* **Problem requirements**
Write out each line of the material exactly as given, and drop the images.

* **Data records**
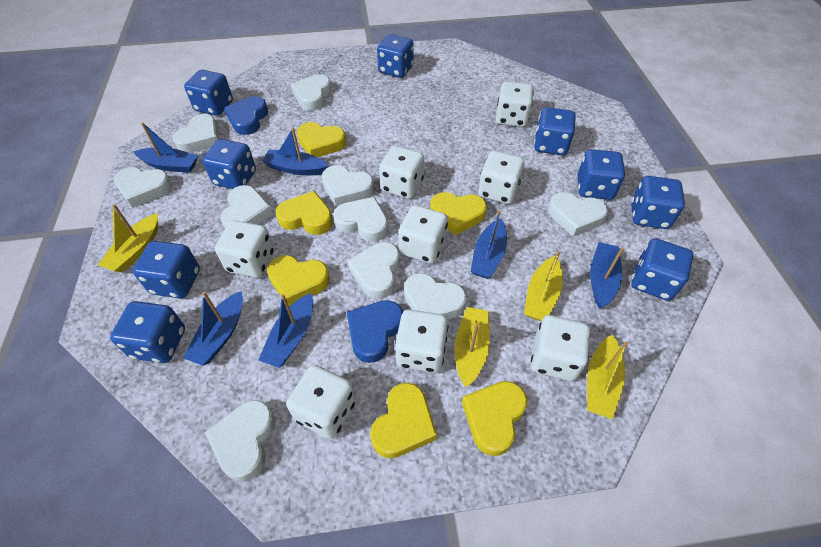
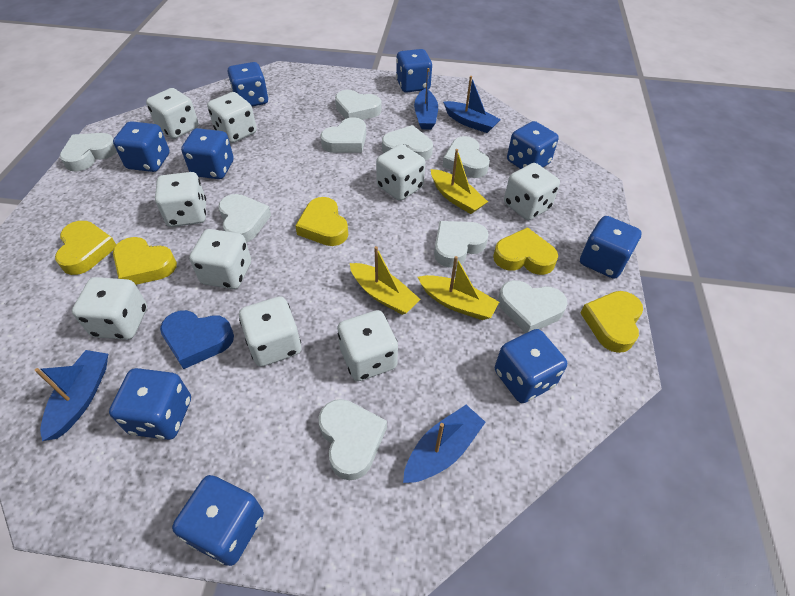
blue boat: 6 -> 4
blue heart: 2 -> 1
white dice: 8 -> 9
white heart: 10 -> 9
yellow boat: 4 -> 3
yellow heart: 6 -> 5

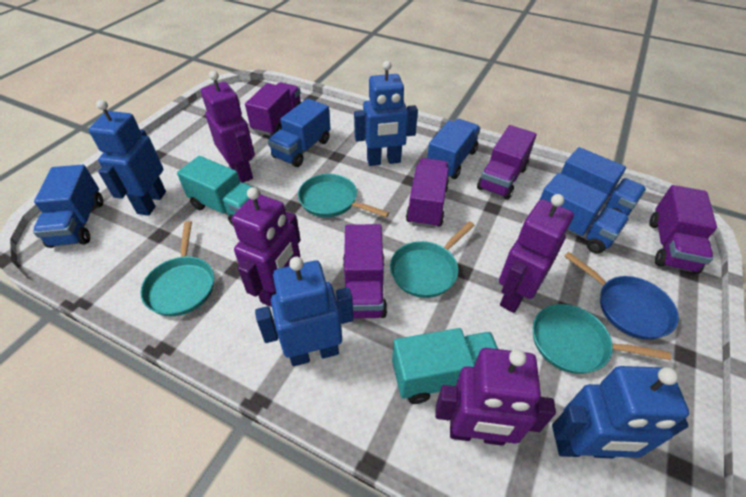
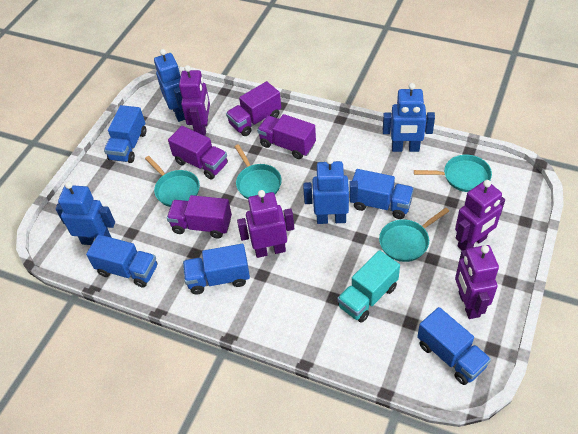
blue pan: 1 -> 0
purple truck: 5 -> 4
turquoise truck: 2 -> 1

* **Answer box**
blue boat: 6 -> 4
blue heart: 2 -> 1
white dice: 8 -> 9
white heart: 10 -> 9
yellow boat: 4 -> 3
yellow heart: 6 -> 5

blue pan: 1 -> 0
purple truck: 5 -> 4
turquoise truck: 2 -> 1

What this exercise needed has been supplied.